PROBLEM
Which lines run from the one containing "filing cabinet: (1252, 470)" to the last line of the entries? Return them exactly, with nothing more.

RECORDED DATA
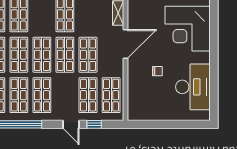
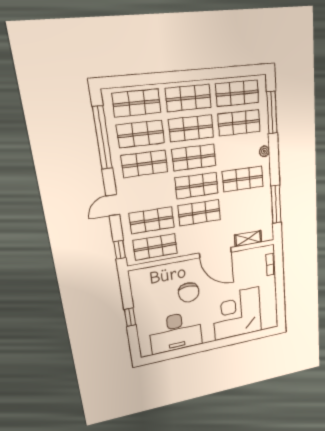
chair: (157, 71) -> (189, 292), width x1.87, depth x1.87
window: (94, 124) -> (120, 250), moved
window: (169, 124) -> (130, 317), added

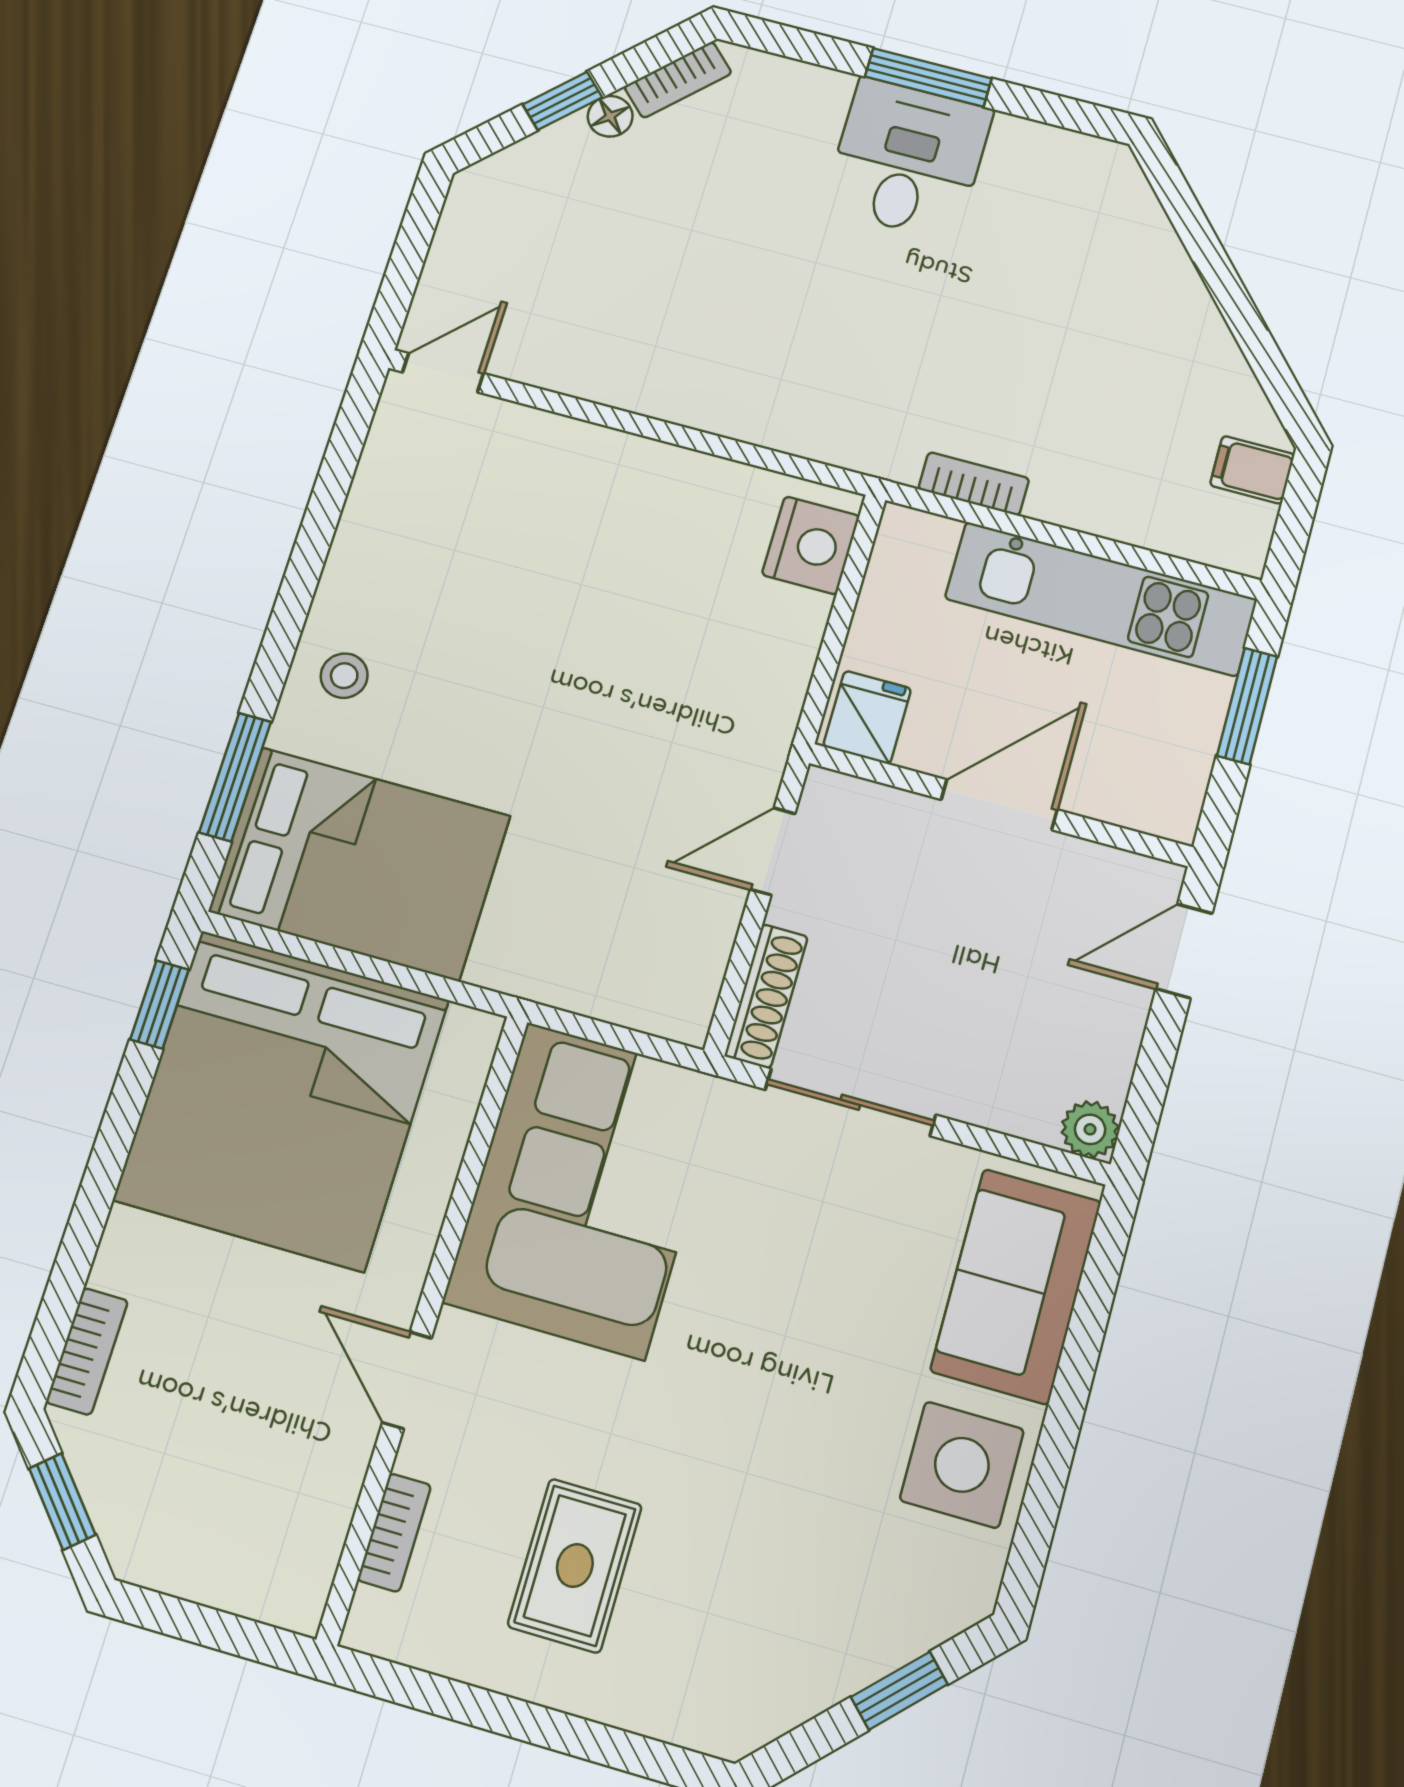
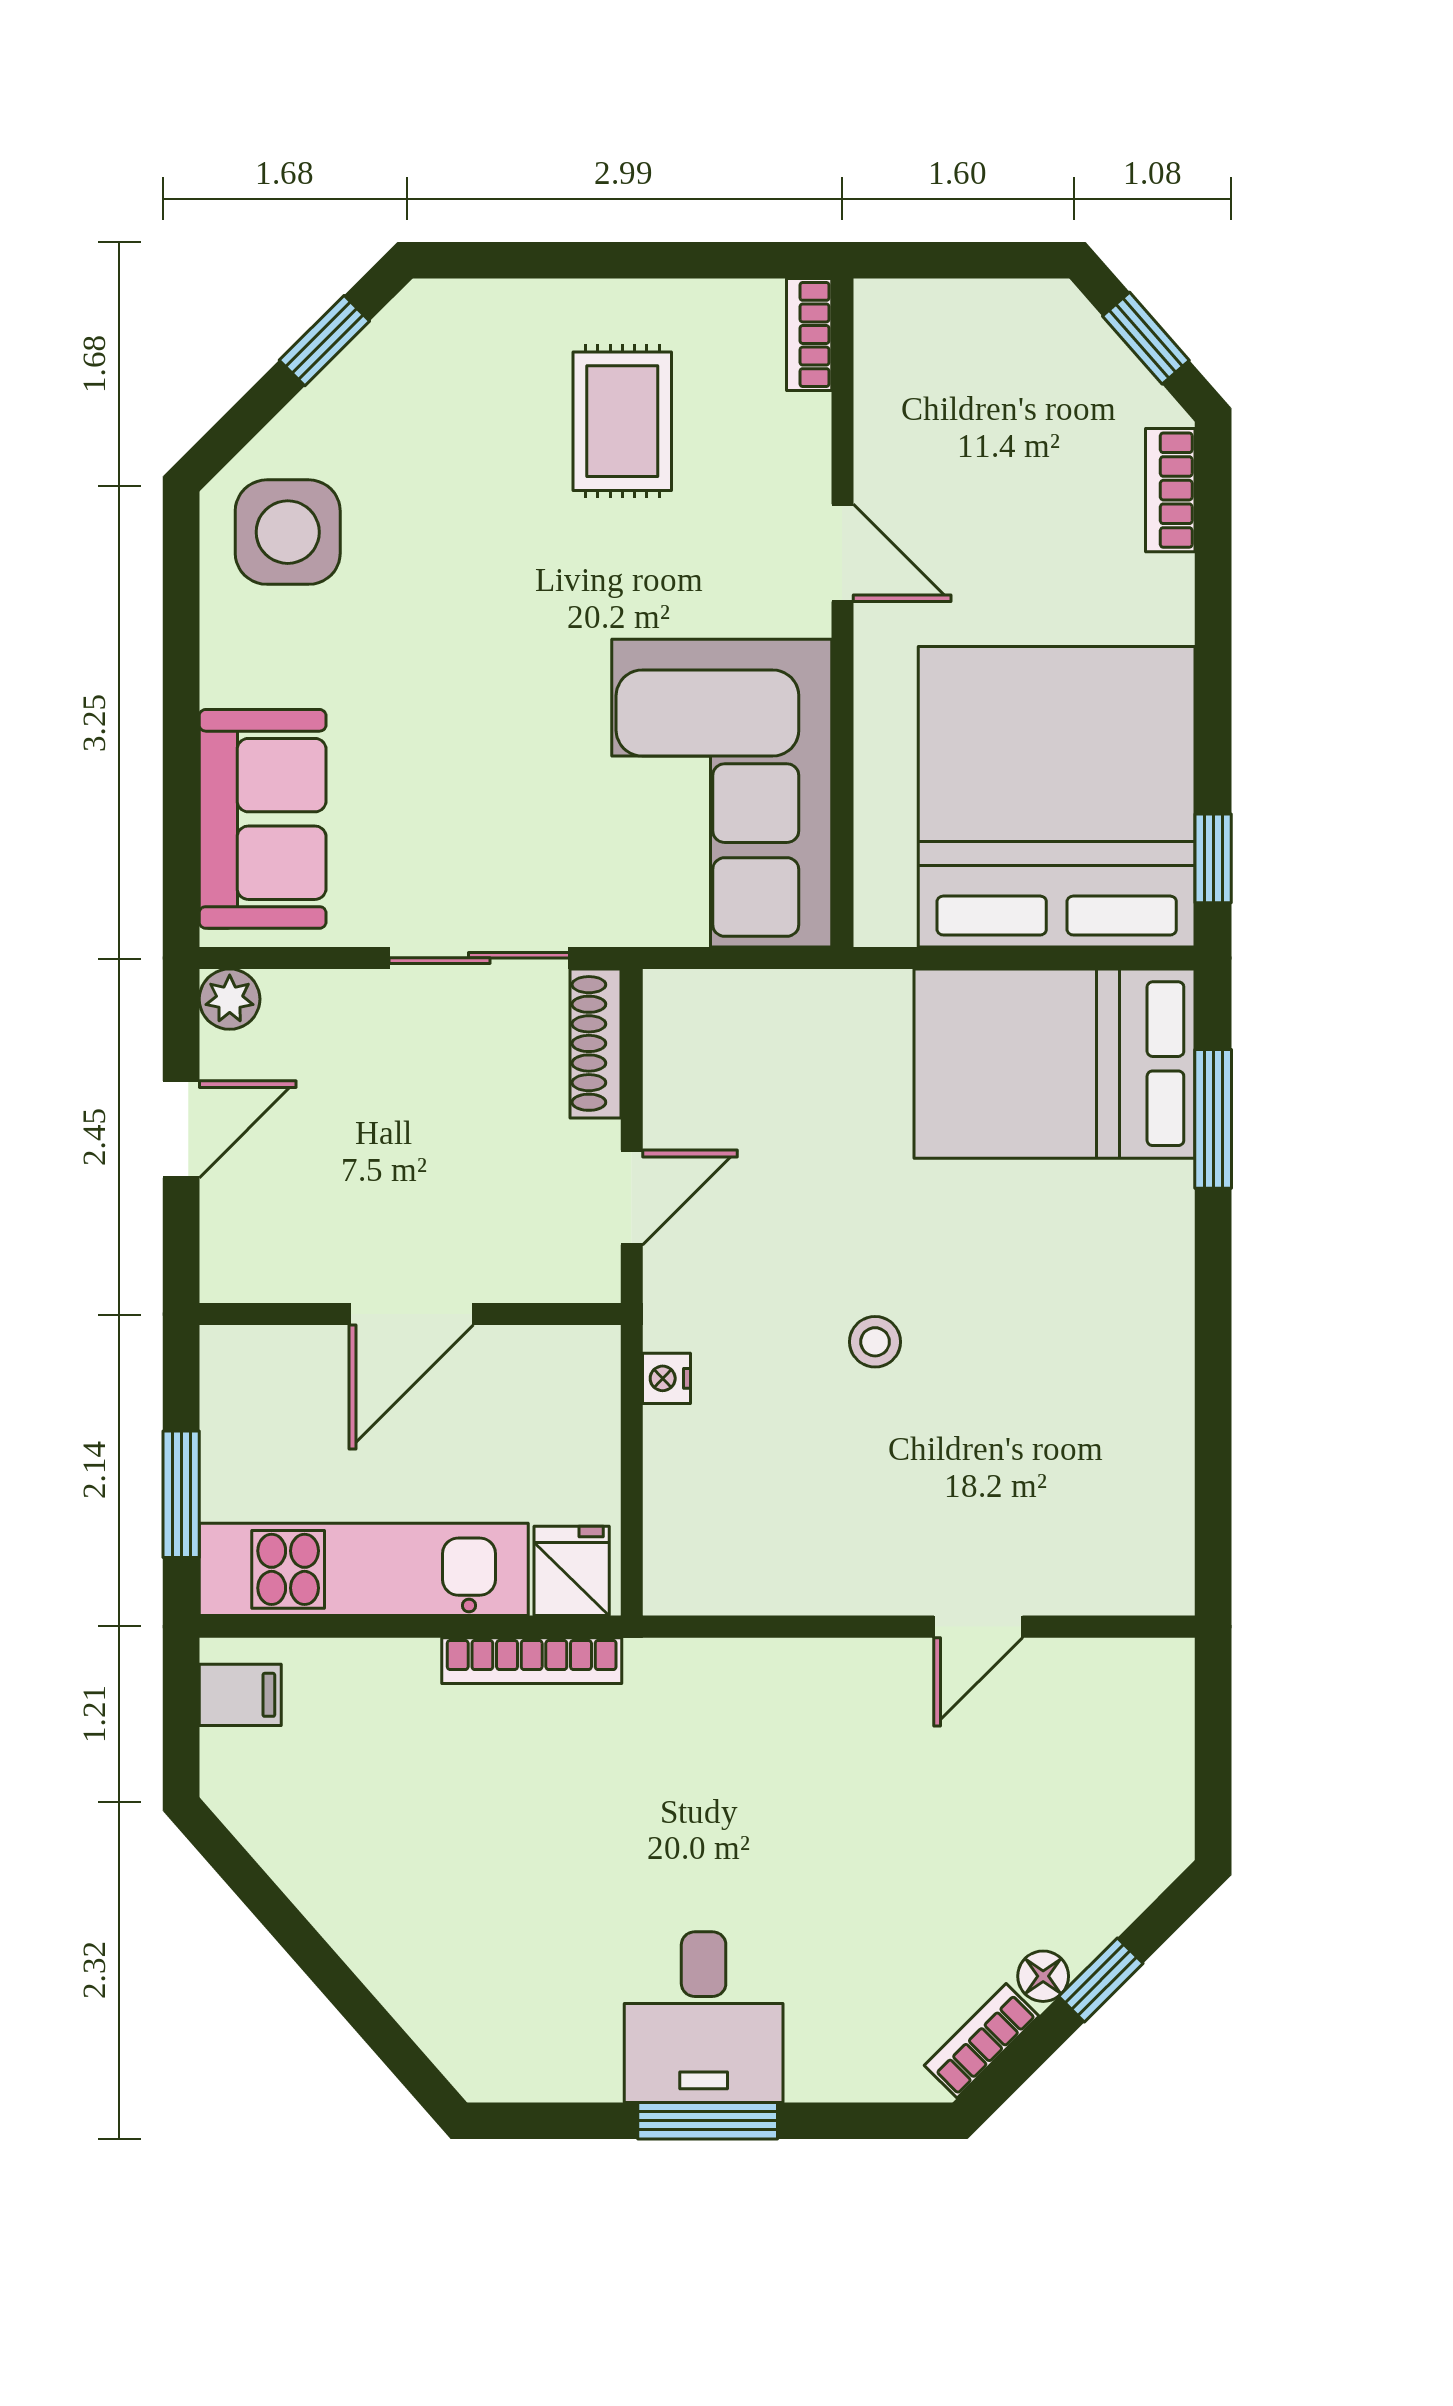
door: (443, 373) -> (978, 1627), moved
filing cabinet: (1252, 470) -> (240, 1695), moved
bookcase: (974, 484) -> (532, 1661), width x1.56
nightstand: (811, 545) -> (666, 1378), moved, width x0.53, depth x0.56
stool: (344, 676) -> (875, 1342), moved
fridge: (867, 717) -> (572, 1571), moved, turned 180
door: (1184, 951) -> (181, 1129), moved
side table: (962, 1465) -> (288, 532), moved
bookcase: (394, 1533) -> (809, 335), moved
window: (899, 1691) -> (324, 341), moved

SOLVED PROBLEM
filing cabinet: (1252, 470) -> (240, 1695), moved
bookcase: (974, 484) -> (532, 1661), width x1.56
nightstand: (811, 545) -> (666, 1378), moved, width x0.53, depth x0.56
stool: (344, 676) -> (875, 1342), moved
fridge: (867, 717) -> (572, 1571), moved, turned 180
door: (1184, 951) -> (181, 1129), moved
side table: (962, 1465) -> (288, 532), moved
bookcase: (394, 1533) -> (809, 335), moved
window: (899, 1691) -> (324, 341), moved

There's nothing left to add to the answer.